_Stored dataset items:_
'''

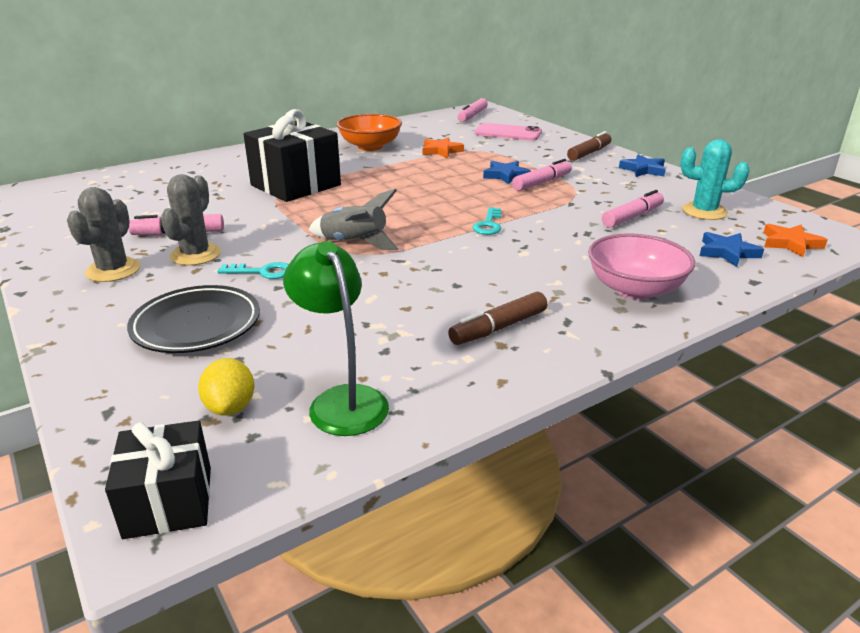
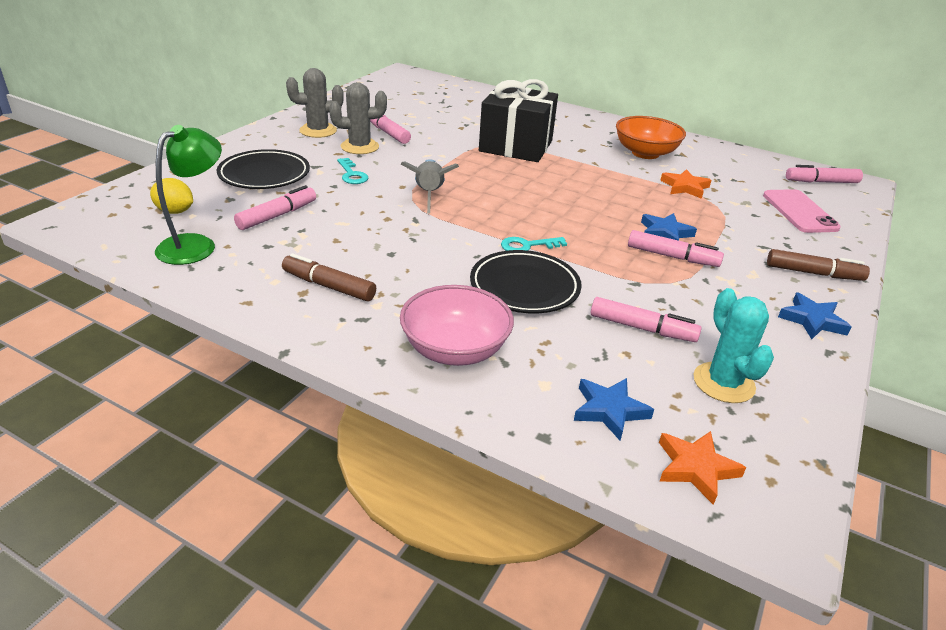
camera: 60 degrees right, 5 degrees up
black gift [105,420,211,539] -> none
yellow lemon [198,358,255,416] -> yellow lemon turned 60 degrees clockwise [150,178,193,214]
none -> pink marker [234,185,316,230]
none -> black plate [470,250,582,313]

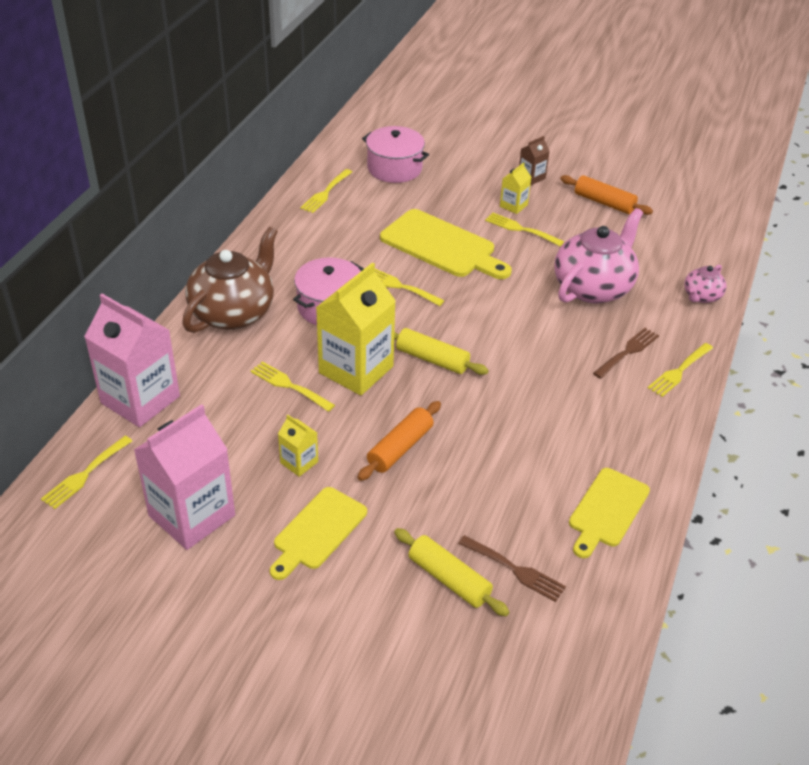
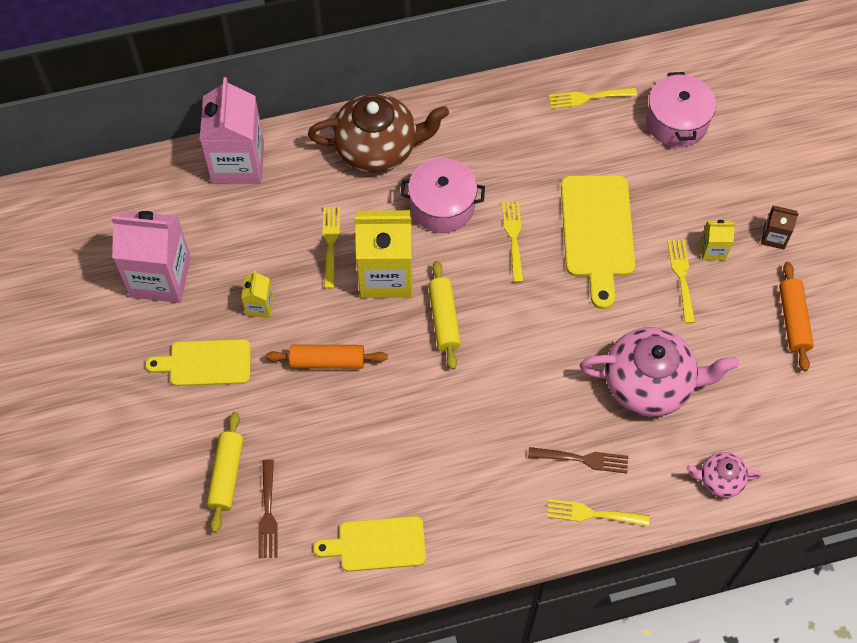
camera: 55 degrees right, 20 degrees up
yellow fork [41,436,132,509] -> none

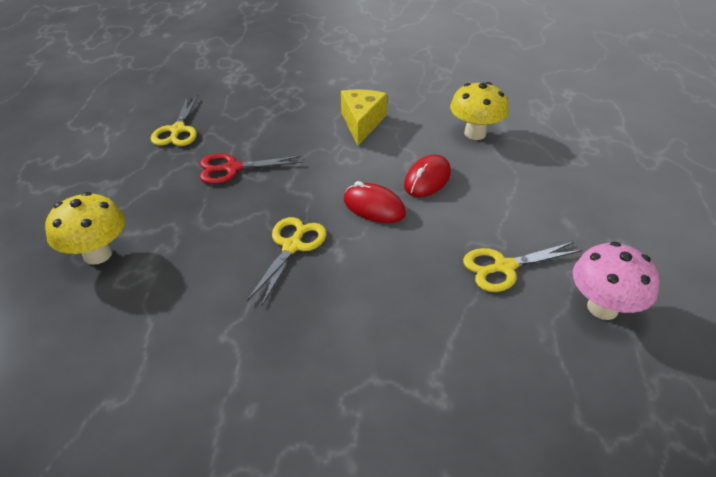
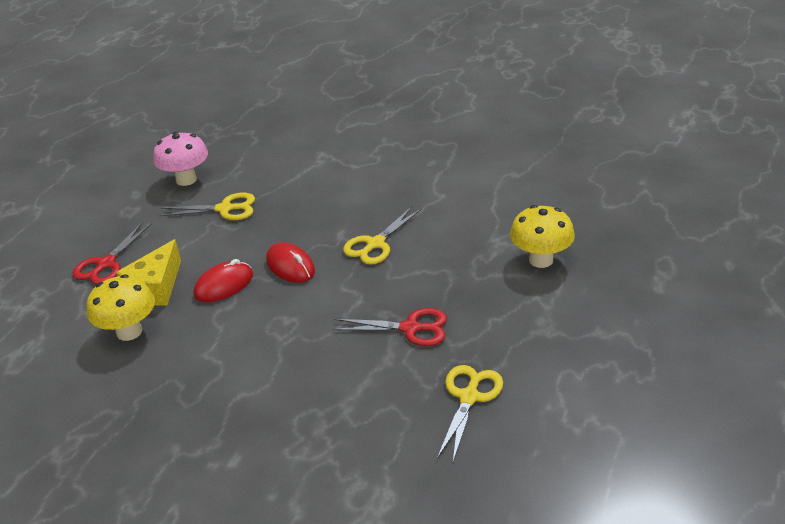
camera: 160 degrees left, 5 degrees down
yellow cheese [341,89,387,145] -> yellow cheese moved to [116,239,181,306]
none -> red scissors [73,223,152,284]

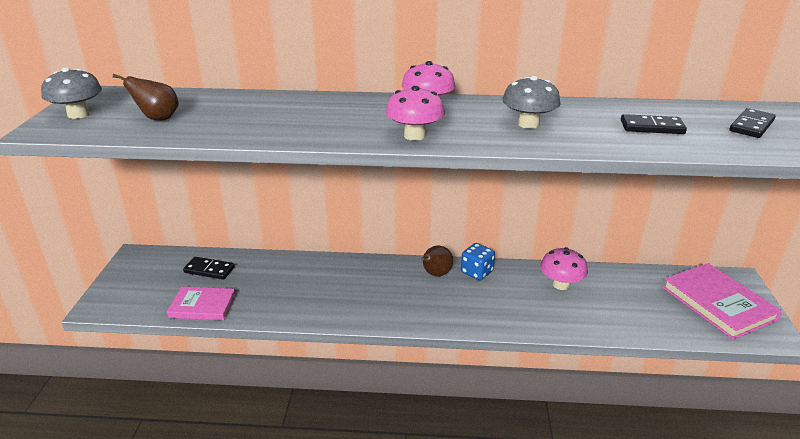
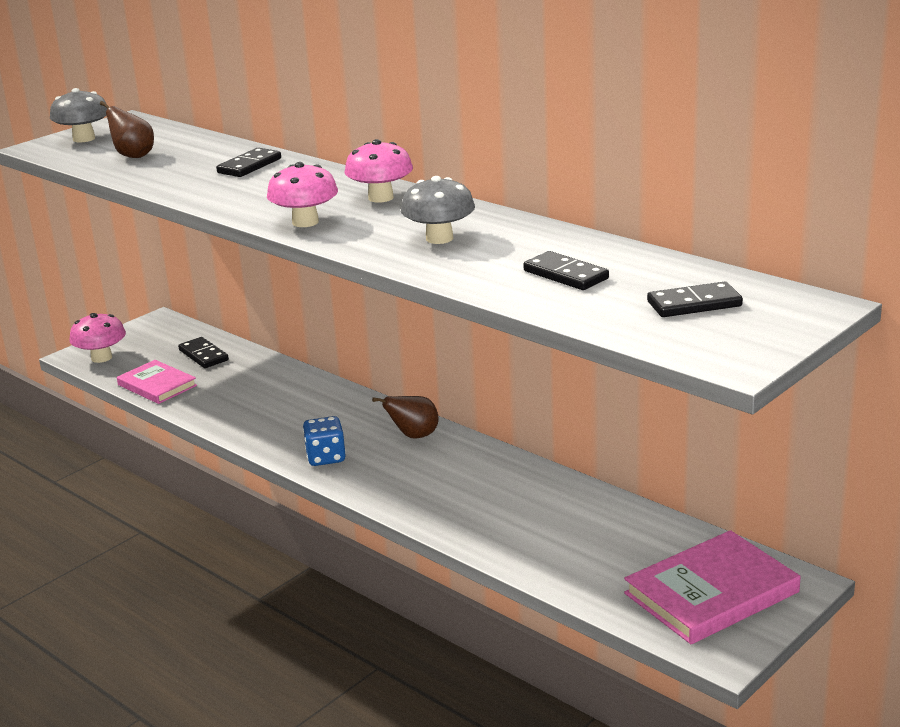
camera: 40 degrees right, 5 degrees down
blue dice [461,243,495,280] -> blue dice moved to [303,416,346,466]
pink mushroom [540,247,588,290] -> pink mushroom moved to [69,313,126,363]
pink book [662,263,782,340] -> pink book turned 45 degrees clockwise [624,530,800,644]
none -> black domino [216,148,281,177]

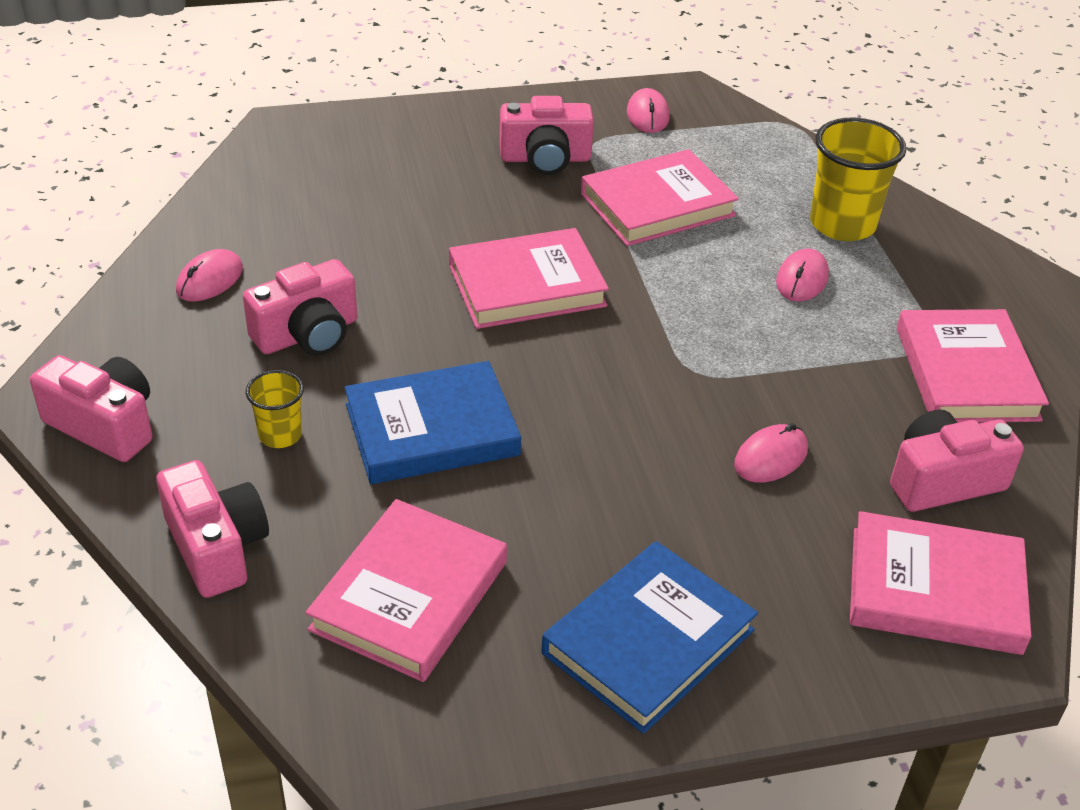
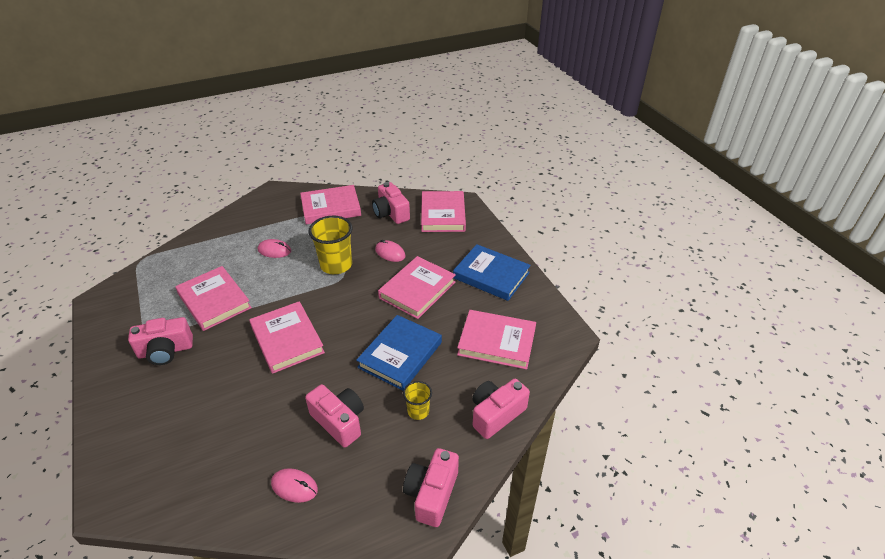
camera: 100 degrees left, 0 degrees up
blue book [345,361,521,484] -> blue book turned 60 degrees clockwise [356,315,442,391]
pink camera [500,96,594,175] -> pink camera turned 90 degrees clockwise [128,317,193,365]
pink mouse [627,88,670,133] -> none
yellow cup [810,118,906,241] -> yellow cup moved to [308,216,352,274]
none -> pink book [378,256,456,319]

'''

_What you are asked to do:_ What lines of the preceding data include the string "blue"? Pull them out.

_Result for this task:_
blue dice [461,243,495,280] -> blue dice moved to [303,416,346,466]
blue book [345,361,521,484] -> blue book turned 60 degrees clockwise [356,315,442,391]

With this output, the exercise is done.